**Problem description:** For each entry that follows, write out an identical copy.

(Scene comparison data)
- Opening Delimiter -

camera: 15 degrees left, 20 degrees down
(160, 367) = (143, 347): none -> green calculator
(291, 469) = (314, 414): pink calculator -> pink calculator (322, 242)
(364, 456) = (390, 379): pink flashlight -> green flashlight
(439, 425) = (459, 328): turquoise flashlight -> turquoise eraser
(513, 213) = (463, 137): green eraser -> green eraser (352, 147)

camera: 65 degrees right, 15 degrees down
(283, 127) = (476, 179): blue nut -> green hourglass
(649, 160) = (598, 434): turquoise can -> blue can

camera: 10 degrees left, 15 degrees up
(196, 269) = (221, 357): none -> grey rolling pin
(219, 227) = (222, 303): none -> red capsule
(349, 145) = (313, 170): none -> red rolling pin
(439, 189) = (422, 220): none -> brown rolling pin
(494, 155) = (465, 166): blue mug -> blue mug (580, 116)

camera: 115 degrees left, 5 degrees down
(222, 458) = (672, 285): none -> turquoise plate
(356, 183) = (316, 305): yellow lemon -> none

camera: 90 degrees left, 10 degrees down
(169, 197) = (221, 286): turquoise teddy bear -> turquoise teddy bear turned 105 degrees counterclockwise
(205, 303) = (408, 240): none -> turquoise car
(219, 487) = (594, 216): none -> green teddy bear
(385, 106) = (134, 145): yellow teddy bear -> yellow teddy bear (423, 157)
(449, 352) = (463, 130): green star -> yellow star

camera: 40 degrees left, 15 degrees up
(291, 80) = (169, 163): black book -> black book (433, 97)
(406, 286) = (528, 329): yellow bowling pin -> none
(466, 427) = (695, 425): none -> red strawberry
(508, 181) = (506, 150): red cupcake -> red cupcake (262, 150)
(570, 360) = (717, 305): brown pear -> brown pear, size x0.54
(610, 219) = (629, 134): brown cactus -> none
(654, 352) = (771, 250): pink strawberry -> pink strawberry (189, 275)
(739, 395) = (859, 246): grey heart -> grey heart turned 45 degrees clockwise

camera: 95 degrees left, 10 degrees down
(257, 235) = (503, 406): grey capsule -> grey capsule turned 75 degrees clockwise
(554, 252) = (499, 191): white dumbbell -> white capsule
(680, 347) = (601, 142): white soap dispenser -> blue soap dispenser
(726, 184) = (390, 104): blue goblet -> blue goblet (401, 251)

- Closing Delimiter -

**Answer to the exercise:**
camera: 15 degrees left, 20 degrees down
(160, 367) = (143, 347): none -> green calculator
(291, 469) = (314, 414): pink calculator -> pink calculator (322, 242)
(364, 456) = (390, 379): pink flashlight -> green flashlight
(439, 425) = (459, 328): turquoise flashlight -> turquoise eraser
(513, 213) = (463, 137): green eraser -> green eraser (352, 147)

camera: 65 degrees right, 15 degrees down
(283, 127) = (476, 179): blue nut -> green hourglass
(649, 160) = (598, 434): turquoise can -> blue can

camera: 10 degrees left, 15 degrees up
(196, 269) = (221, 357): none -> grey rolling pin
(219, 227) = (222, 303): none -> red capsule
(349, 145) = (313, 170): none -> red rolling pin
(439, 189) = (422, 220): none -> brown rolling pin
(494, 155) = (465, 166): blue mug -> blue mug (580, 116)

camera: 115 degrees left, 5 degrees down
(222, 458) = (672, 285): none -> turquoise plate
(356, 183) = (316, 305): yellow lemon -> none

camera: 90 degrees left, 10 degrees down
(169, 197) = (221, 286): turquoise teddy bear -> turquoise teddy bear turned 105 degrees counterclockwise
(205, 303) = (408, 240): none -> turquoise car
(219, 487) = (594, 216): none -> green teddy bear
(385, 106) = (134, 145): yellow teddy bear -> yellow teddy bear (423, 157)
(449, 352) = (463, 130): green star -> yellow star

camera: 40 degrees left, 15 degrees up
(291, 80) = (169, 163): black book -> black book (433, 97)
(406, 286) = (528, 329): yellow bowling pin -> none
(466, 427) = (695, 425): none -> red strawberry
(508, 181) = (506, 150): red cupcake -> red cupcake (262, 150)
(570, 360) = (717, 305): brown pear -> brown pear, size x0.54
(610, 219) = (629, 134): brown cactus -> none
(654, 352) = (771, 250): pink strawberry -> pink strawberry (189, 275)
(739, 395) = (859, 246): grey heart -> grey heart turned 45 degrees clockwise

camera: 95 degrees left, 10 degrees down
(257, 235) = (503, 406): grey capsule -> grey capsule turned 75 degrees clockwise
(554, 252) = (499, 191): white dumbbell -> white capsule
(680, 347) = (601, 142): white soap dispenser -> blue soap dispenser
(726, 184) = (390, 104): blue goblet -> blue goblet (401, 251)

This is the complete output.